● Directions: Below is a block of records; repeat each one exactly.

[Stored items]
━━━━━━

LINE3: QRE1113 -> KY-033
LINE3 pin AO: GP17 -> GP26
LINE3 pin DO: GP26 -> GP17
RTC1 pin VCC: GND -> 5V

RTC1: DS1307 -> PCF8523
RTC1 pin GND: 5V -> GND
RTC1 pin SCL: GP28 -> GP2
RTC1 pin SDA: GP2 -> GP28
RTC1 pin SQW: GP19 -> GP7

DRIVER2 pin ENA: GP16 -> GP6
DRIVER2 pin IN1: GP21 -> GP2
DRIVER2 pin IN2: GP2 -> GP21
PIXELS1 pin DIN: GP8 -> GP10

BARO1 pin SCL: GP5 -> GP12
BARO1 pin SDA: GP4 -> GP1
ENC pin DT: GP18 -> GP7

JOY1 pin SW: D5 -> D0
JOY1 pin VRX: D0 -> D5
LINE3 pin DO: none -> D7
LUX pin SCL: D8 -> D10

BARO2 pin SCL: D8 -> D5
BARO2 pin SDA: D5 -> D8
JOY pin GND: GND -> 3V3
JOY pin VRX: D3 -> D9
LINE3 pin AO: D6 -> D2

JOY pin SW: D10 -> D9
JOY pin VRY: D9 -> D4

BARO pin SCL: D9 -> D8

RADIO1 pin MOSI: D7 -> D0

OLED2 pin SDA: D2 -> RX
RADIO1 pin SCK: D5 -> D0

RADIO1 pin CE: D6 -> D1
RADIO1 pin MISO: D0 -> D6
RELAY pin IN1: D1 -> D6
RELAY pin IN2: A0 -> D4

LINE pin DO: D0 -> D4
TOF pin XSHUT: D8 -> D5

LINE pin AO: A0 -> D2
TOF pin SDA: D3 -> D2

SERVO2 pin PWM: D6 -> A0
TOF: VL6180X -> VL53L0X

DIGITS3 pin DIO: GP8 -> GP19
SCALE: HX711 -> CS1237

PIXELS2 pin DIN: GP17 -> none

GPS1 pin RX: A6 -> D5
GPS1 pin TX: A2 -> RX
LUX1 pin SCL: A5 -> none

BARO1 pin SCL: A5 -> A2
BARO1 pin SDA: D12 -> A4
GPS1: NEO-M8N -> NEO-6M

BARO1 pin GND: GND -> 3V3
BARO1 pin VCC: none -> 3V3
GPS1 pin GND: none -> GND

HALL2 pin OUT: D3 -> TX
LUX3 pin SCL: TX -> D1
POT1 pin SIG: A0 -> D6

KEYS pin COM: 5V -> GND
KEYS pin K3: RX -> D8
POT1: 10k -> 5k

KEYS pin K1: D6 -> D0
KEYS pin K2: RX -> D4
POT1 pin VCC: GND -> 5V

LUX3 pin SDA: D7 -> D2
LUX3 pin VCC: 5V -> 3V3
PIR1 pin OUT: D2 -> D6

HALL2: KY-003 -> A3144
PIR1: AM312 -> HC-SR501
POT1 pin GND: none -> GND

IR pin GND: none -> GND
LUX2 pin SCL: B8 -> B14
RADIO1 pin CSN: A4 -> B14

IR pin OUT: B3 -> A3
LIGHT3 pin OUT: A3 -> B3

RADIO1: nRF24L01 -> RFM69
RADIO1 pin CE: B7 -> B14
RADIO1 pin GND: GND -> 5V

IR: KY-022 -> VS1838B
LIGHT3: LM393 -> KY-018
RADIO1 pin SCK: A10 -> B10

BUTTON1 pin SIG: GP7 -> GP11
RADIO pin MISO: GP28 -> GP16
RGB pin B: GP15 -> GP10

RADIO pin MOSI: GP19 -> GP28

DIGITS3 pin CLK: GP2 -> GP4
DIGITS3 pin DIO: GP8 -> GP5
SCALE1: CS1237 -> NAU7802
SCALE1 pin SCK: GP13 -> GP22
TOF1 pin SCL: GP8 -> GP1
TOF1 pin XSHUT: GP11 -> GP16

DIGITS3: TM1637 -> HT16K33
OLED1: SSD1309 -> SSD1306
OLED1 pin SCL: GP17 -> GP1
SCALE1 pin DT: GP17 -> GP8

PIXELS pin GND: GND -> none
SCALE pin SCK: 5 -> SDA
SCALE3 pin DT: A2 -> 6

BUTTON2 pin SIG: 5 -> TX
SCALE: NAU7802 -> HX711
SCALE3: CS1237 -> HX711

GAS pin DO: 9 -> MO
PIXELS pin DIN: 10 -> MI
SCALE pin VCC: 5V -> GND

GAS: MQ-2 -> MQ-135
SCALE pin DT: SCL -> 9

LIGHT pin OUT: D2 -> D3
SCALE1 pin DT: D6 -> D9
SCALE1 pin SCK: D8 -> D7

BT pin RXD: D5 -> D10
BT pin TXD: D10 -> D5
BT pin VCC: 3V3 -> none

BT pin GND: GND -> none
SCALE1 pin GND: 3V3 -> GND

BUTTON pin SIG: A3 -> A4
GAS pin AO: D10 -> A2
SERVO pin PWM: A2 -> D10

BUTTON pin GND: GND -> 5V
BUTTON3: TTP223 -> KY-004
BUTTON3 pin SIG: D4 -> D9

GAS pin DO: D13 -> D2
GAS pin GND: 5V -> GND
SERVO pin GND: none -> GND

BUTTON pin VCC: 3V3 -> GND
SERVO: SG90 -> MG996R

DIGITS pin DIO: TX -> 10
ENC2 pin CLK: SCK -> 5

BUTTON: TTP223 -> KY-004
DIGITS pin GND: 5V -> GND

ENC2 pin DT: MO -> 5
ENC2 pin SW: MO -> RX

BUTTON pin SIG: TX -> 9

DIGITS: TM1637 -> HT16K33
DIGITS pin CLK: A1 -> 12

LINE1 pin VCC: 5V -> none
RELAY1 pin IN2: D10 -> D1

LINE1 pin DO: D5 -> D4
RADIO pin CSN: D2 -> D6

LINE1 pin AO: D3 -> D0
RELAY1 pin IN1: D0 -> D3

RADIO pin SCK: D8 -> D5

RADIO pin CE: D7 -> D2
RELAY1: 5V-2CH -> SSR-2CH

━━━━━━

● Exercise answer:
LINE3: QRE1113 -> KY-033
LINE3 pin AO: GP17 -> GP26
LINE3 pin DO: GP26 -> GP17
RTC1 pin VCC: GND -> 5V

RTC1: DS1307 -> PCF8523
RTC1 pin GND: 5V -> GND
RTC1 pin SCL: GP28 -> GP2
RTC1 pin SDA: GP2 -> GP28
RTC1 pin SQW: GP19 -> GP7

DRIVER2 pin ENA: GP16 -> GP6
DRIVER2 pin IN1: GP21 -> GP2
DRIVER2 pin IN2: GP2 -> GP21
PIXELS1 pin DIN: GP8 -> GP10

BARO1 pin SCL: GP5 -> GP12
BARO1 pin SDA: GP4 -> GP1
ENC pin DT: GP18 -> GP7

JOY1 pin SW: D5 -> D0
JOY1 pin VRX: D0 -> D5
LINE3 pin DO: none -> D7
LUX pin SCL: D8 -> D10

BARO2 pin SCL: D8 -> D5
BARO2 pin SDA: D5 -> D8
JOY pin GND: GND -> 3V3
JOY pin VRX: D3 -> D9
LINE3 pin AO: D6 -> D2

JOY pin SW: D10 -> D9
JOY pin VRY: D9 -> D4

BARO pin SCL: D9 -> D8

RADIO1 pin MOSI: D7 -> D0

OLED2 pin SDA: D2 -> RX
RADIO1 pin SCK: D5 -> D0

RADIO1 pin CE: D6 -> D1
RADIO1 pin MISO: D0 -> D6
RELAY pin IN1: D1 -> D6
RELAY pin IN2: A0 -> D4

LINE pin DO: D0 -> D4
TOF pin XSHUT: D8 -> D5

LINE pin AO: A0 -> D2
TOF pin SDA: D3 -> D2

SERVO2 pin PWM: D6 -> A0
TOF: VL6180X -> VL53L0X

DIGITS3 pin DIO: GP8 -> GP19
SCALE: HX711 -> CS1237

PIXELS2 pin DIN: GP17 -> none

GPS1 pin RX: A6 -> D5
GPS1 pin TX: A2 -> RX
LUX1 pin SCL: A5 -> none

BARO1 pin SCL: A5 -> A2
BARO1 pin SDA: D12 -> A4
GPS1: NEO-M8N -> NEO-6M

BARO1 pin GND: GND -> 3V3
BARO1 pin VCC: none -> 3V3
GPS1 pin GND: none -> GND

HALL2 pin OUT: D3 -> TX
LUX3 pin SCL: TX -> D1
POT1 pin SIG: A0 -> D6

KEYS pin COM: 5V -> GND
KEYS pin K3: RX -> D8
POT1: 10k -> 5k

KEYS pin K1: D6 -> D0
KEYS pin K2: RX -> D4
POT1 pin VCC: GND -> 5V

LUX3 pin SDA: D7 -> D2
LUX3 pin VCC: 5V -> 3V3
PIR1 pin OUT: D2 -> D6

HALL2: KY-003 -> A3144
PIR1: AM312 -> HC-SR501
POT1 pin GND: none -> GND

IR pin GND: none -> GND
LUX2 pin SCL: B8 -> B14
RADIO1 pin CSN: A4 -> B14

IR pin OUT: B3 -> A3
LIGHT3 pin OUT: A3 -> B3

RADIO1: nRF24L01 -> RFM69
RADIO1 pin CE: B7 -> B14
RADIO1 pin GND: GND -> 5V

IR: KY-022 -> VS1838B
LIGHT3: LM393 -> KY-018
RADIO1 pin SCK: A10 -> B10

BUTTON1 pin SIG: GP7 -> GP11
RADIO pin MISO: GP28 -> GP16
RGB pin B: GP15 -> GP10

RADIO pin MOSI: GP19 -> GP28

DIGITS3 pin CLK: GP2 -> GP4
DIGITS3 pin DIO: GP8 -> GP5
SCALE1: CS1237 -> NAU7802
SCALE1 pin SCK: GP13 -> GP22
TOF1 pin SCL: GP8 -> GP1
TOF1 pin XSHUT: GP11 -> GP16

DIGITS3: TM1637 -> HT16K33
OLED1: SSD1309 -> SSD1306
OLED1 pin SCL: GP17 -> GP1
SCALE1 pin DT: GP17 -> GP8

PIXELS pin GND: GND -> none
SCALE pin SCK: 5 -> SDA
SCALE3 pin DT: A2 -> 6

BUTTON2 pin SIG: 5 -> TX
SCALE: NAU7802 -> HX711
SCALE3: CS1237 -> HX711

GAS pin DO: 9 -> MO
PIXELS pin DIN: 10 -> MI
SCALE pin VCC: 5V -> GND

GAS: MQ-2 -> MQ-135
SCALE pin DT: SCL -> 9

LIGHT pin OUT: D2 -> D3
SCALE1 pin DT: D6 -> D9
SCALE1 pin SCK: D8 -> D7

BT pin RXD: D5 -> D10
BT pin TXD: D10 -> D5
BT pin VCC: 3V3 -> none

BT pin GND: GND -> none
SCALE1 pin GND: 3V3 -> GND

BUTTON pin SIG: A3 -> A4
GAS pin AO: D10 -> A2
SERVO pin PWM: A2 -> D10

BUTTON pin GND: GND -> 5V
BUTTON3: TTP223 -> KY-004
BUTTON3 pin SIG: D4 -> D9

GAS pin DO: D13 -> D2
GAS pin GND: 5V -> GND
SERVO pin GND: none -> GND

BUTTON pin VCC: 3V3 -> GND
SERVO: SG90 -> MG996R

DIGITS pin DIO: TX -> 10
ENC2 pin CLK: SCK -> 5

BUTTON: TTP223 -> KY-004
DIGITS pin GND: 5V -> GND

ENC2 pin DT: MO -> 5
ENC2 pin SW: MO -> RX

BUTTON pin SIG: TX -> 9

DIGITS: TM1637 -> HT16K33
DIGITS pin CLK: A1 -> 12

LINE1 pin VCC: 5V -> none
RELAY1 pin IN2: D10 -> D1

LINE1 pin DO: D5 -> D4
RADIO pin CSN: D2 -> D6

LINE1 pin AO: D3 -> D0
RELAY1 pin IN1: D0 -> D3

RADIO pin SCK: D8 -> D5

RADIO pin CE: D7 -> D2
RELAY1: 5V-2CH -> SSR-2CH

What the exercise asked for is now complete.